WORK TO COMPLETE =
Within this material, find every line where the string "turned" appears, and copy it out.

EXTRACTED ENTRIES =
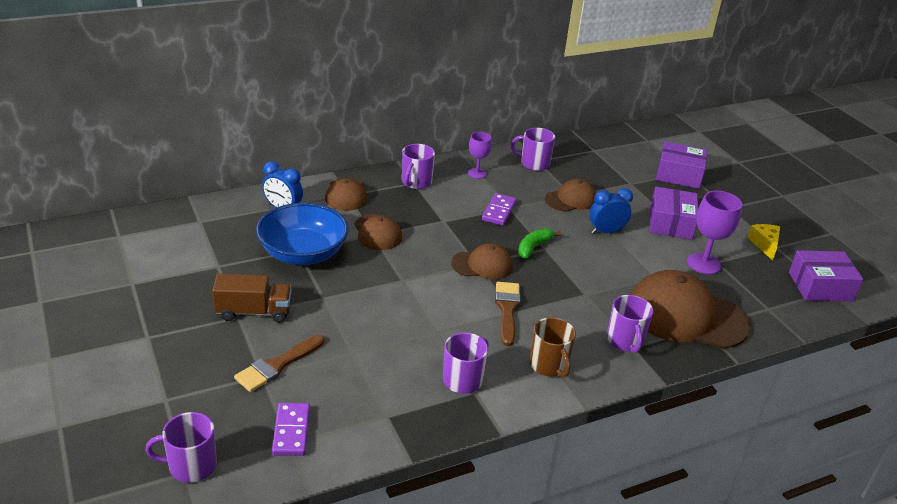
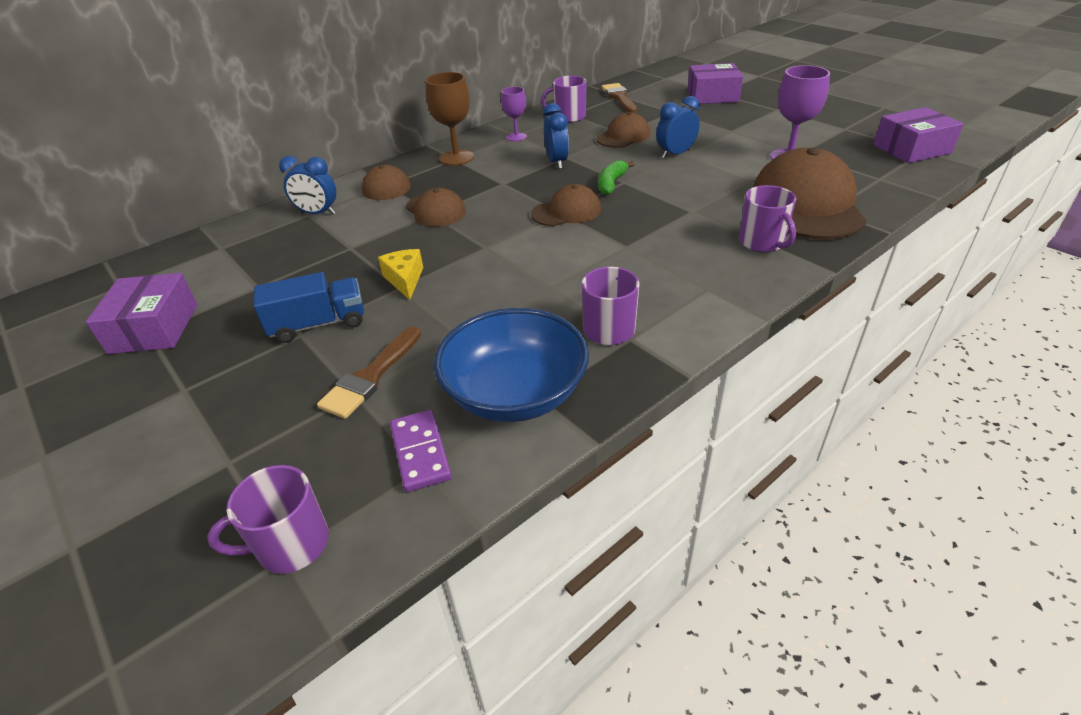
camera: 10 degrees left, 5 degrees up
brown truck [212,274,292,323] -> blue truck [254,272,364,343]
blue bowl [256,203,349,265] -> blue bowl moved to [434,308,589,422]
purple mug [402,144,435,189] -> brown goblet [425,72,474,166]
purple domino [482,193,517,226] -> blue clock [543,103,569,169]
brown brush [495,282,521,346] -> brown brush moved to [602,83,637,113]
brown mug [529,317,576,378] -> none
brown cap [631,270,750,349] -> brown cap turned 90 degrees clockwise [753,148,867,240]
purple box [650,187,698,240] -> purple box moved to [86,273,198,354]
yellow cheese [747,224,780,260] -> yellow cheese moved to [378,249,423,300]

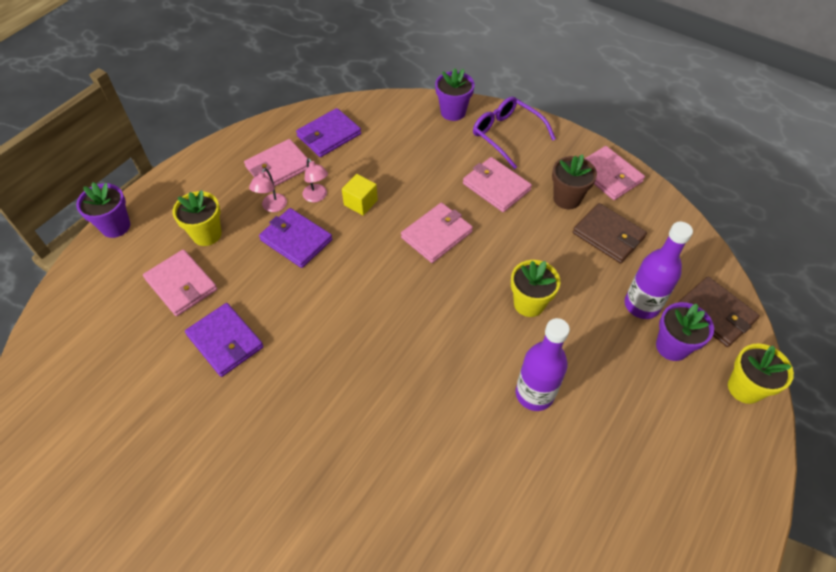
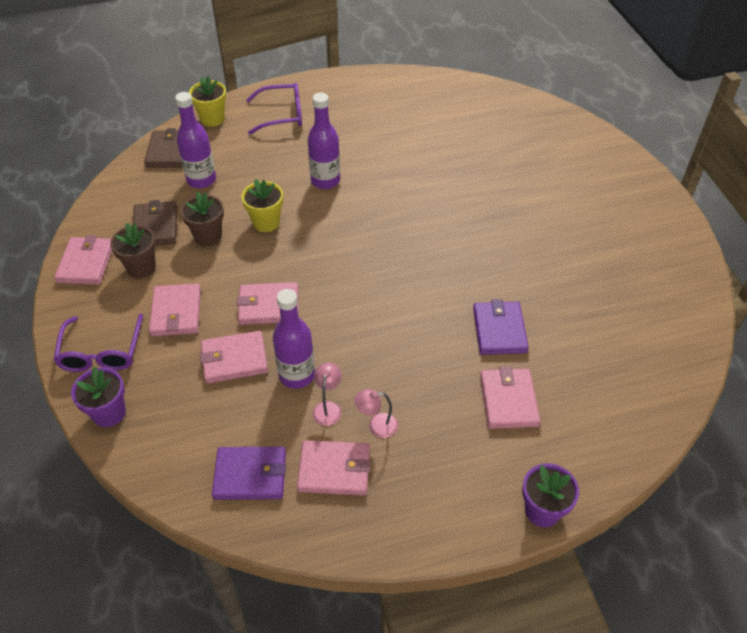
camera: 140 degrees left, 5 degrees down
yellow flower pot [172,190,221,246] -> none
pink lamp [249,168,287,212] -> pink lamp turned 150 degrees counterclockwise [354,389,398,438]
purple wallet [259,208,332,268] -> none
yellow cube [342,174,378,215] -> purple bottle [273,289,315,389]
purple flower pot [656,302,714,361] -> none
none -> brown flower pot [181,192,224,246]
none -> pink wallet [200,331,268,384]
none -> purple glasses [246,83,302,135]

WRITTEN SOLUTION =
brown cap [631,270,750,349] -> brown cap turned 90 degrees clockwise [753,148,867,240]
pink lamp [249,168,287,212] -> pink lamp turned 150 degrees counterclockwise [354,389,398,438]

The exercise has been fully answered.